(Object matching data)
┌────────
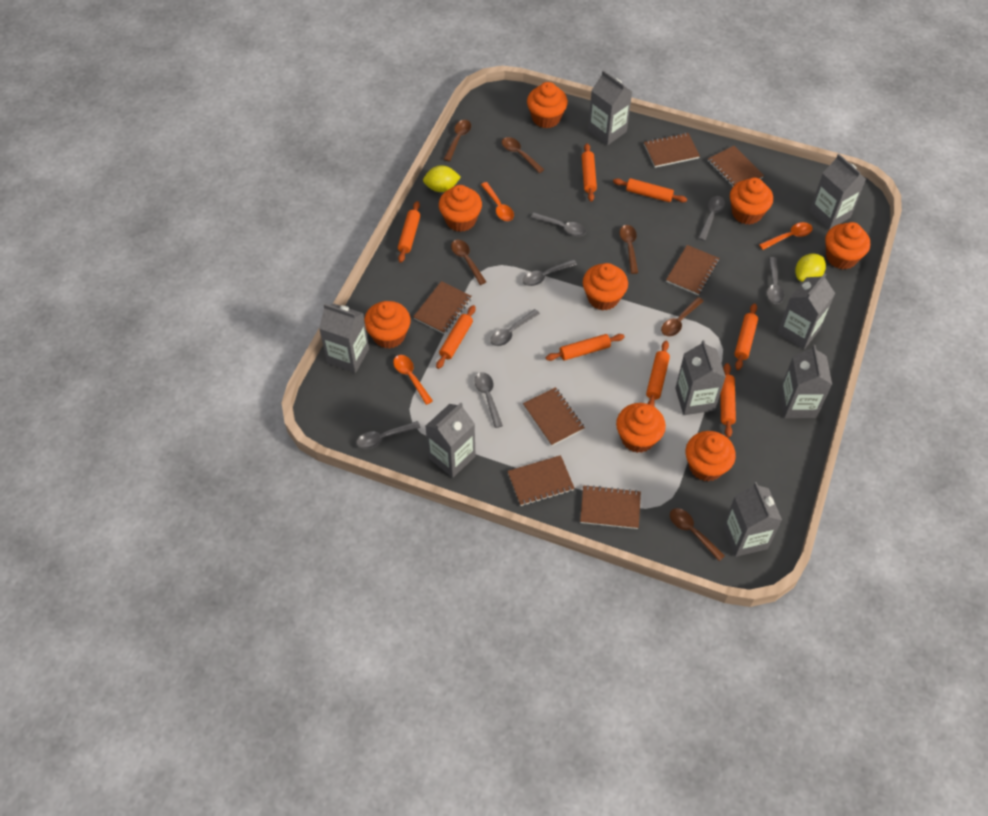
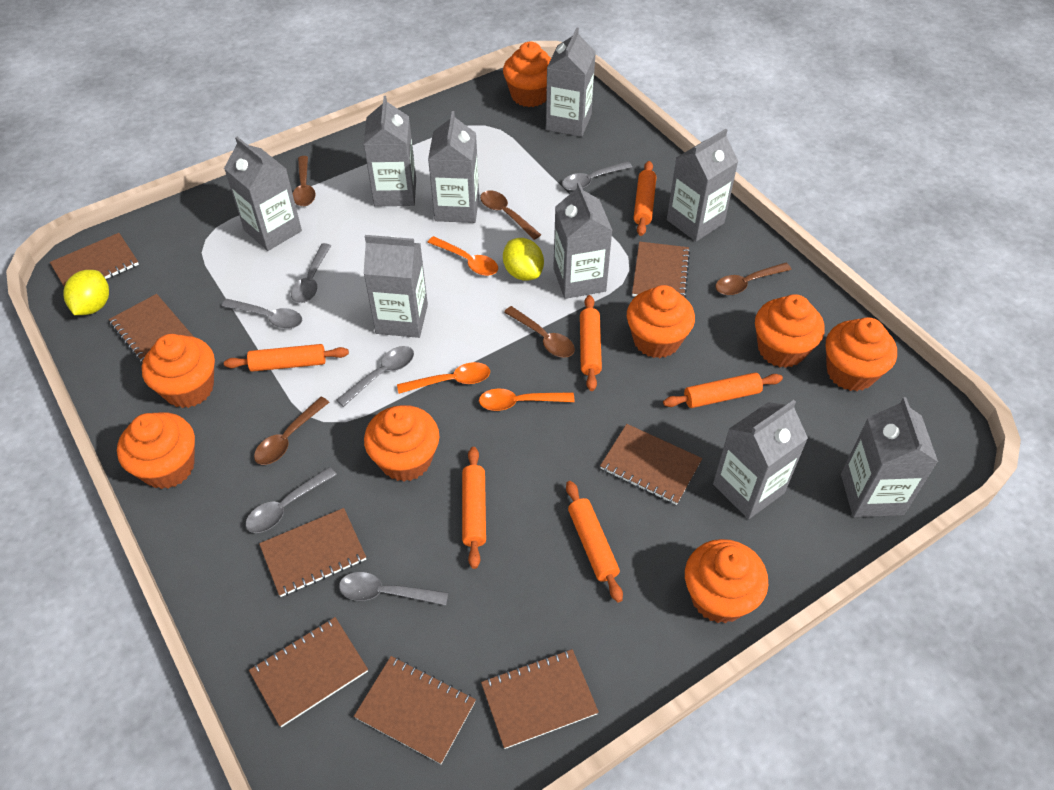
brown notebook: 7 -> 8
brown spoon: 6 -> 5
grey carton: 8 -> 9
grey spoon: 7 -> 6
orange rolling pin: 8 -> 6

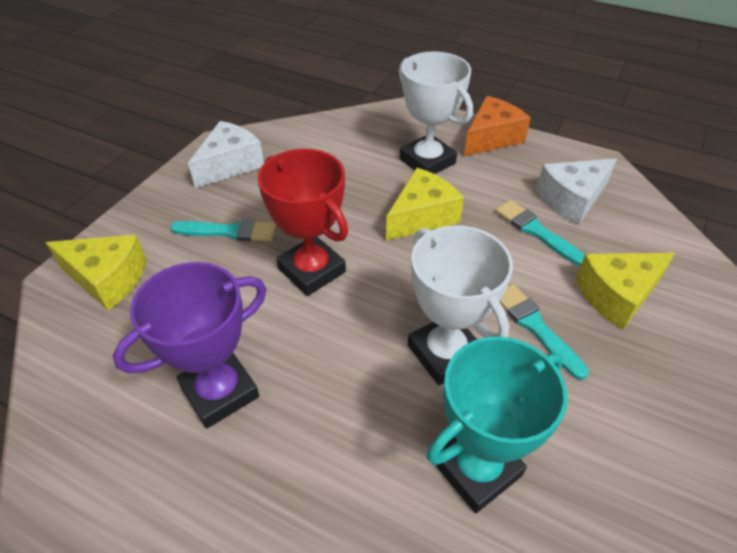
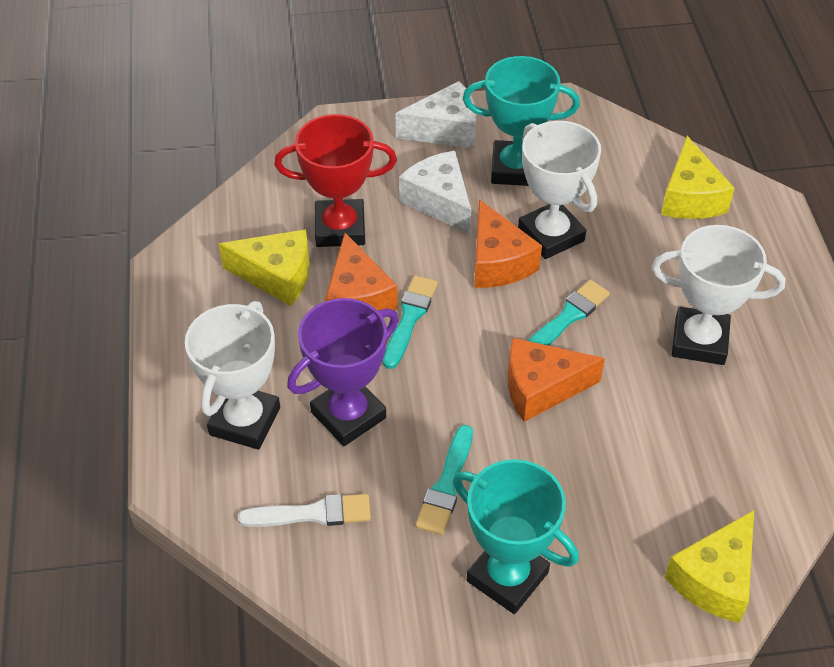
orange cheese: 1 -> 3
turquoise trophy: 1 -> 2
white brush: 0 -> 1
white trophy: 2 -> 3

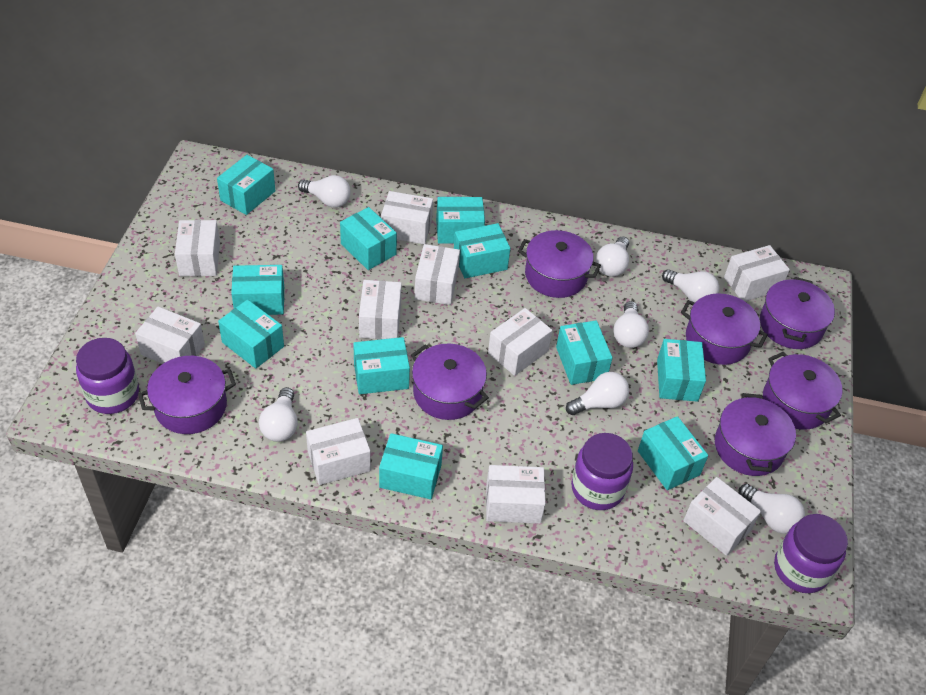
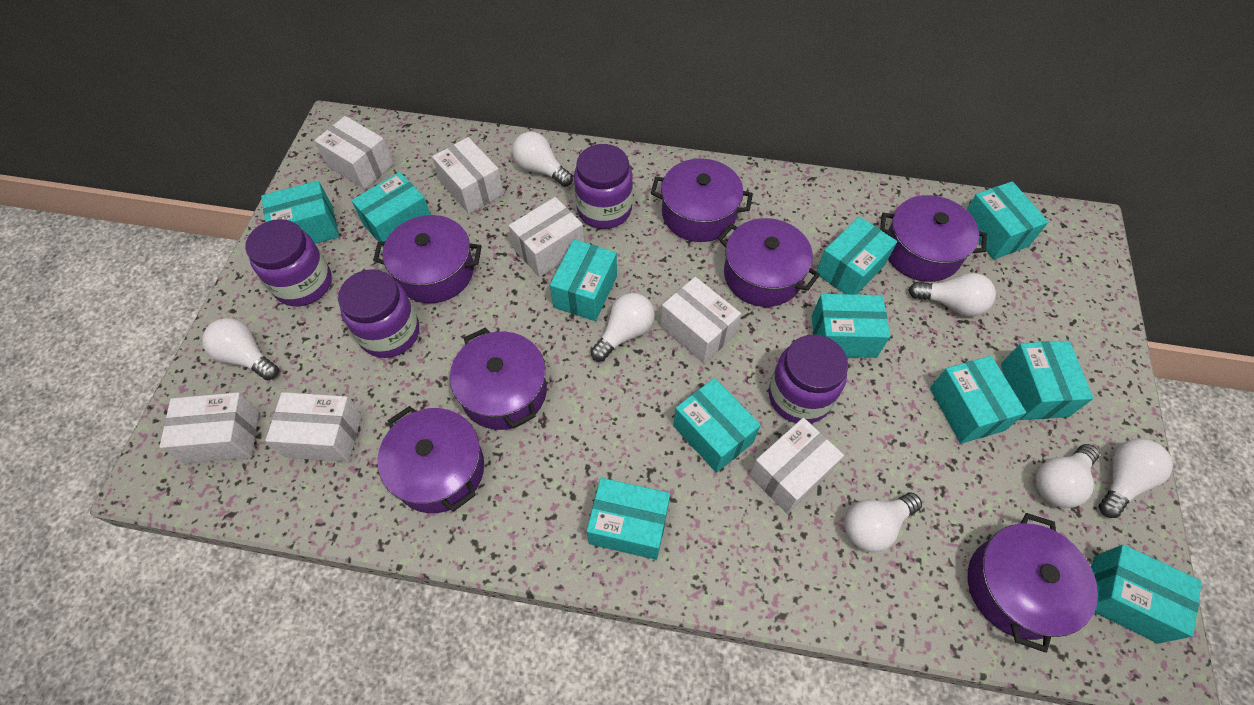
purple jar: 3 -> 4
white box: 10 -> 7

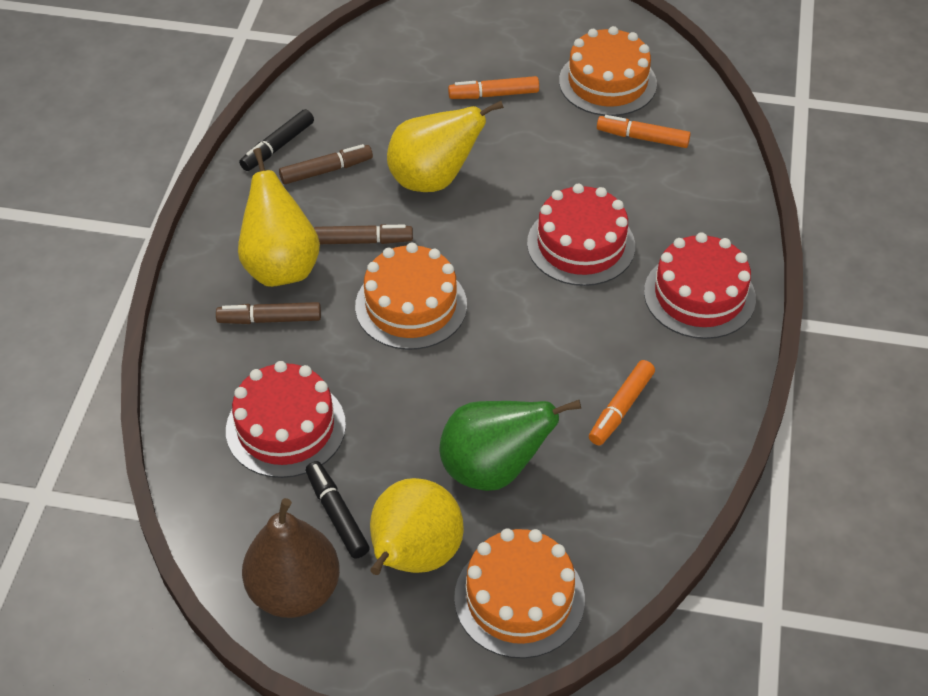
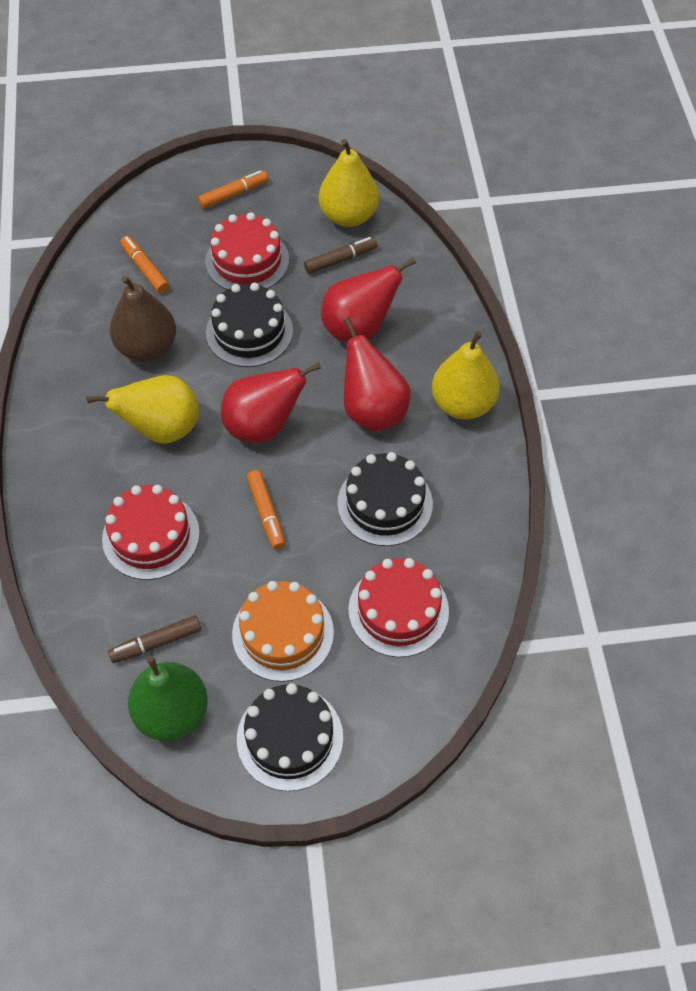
black cake: 0 -> 3
black marker: 2 -> 0
brown marker: 3 -> 2
orange cake: 3 -> 1
red pear: 0 -> 3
└────────
• **The task**
Please set down every line of the data above precisely, dropping the images.

• **Answer to the problem**
brown notebook: 7 -> 8
brown spoon: 6 -> 5
grey carton: 8 -> 9
grey spoon: 7 -> 6
orange rolling pin: 8 -> 6

orange cheese: 1 -> 3
turquoise trophy: 1 -> 2
white brush: 0 -> 1
white trophy: 2 -> 3

purple jar: 3 -> 4
white box: 10 -> 7

black cake: 0 -> 3
black marker: 2 -> 0
brown marker: 3 -> 2
orange cake: 3 -> 1
red pear: 0 -> 3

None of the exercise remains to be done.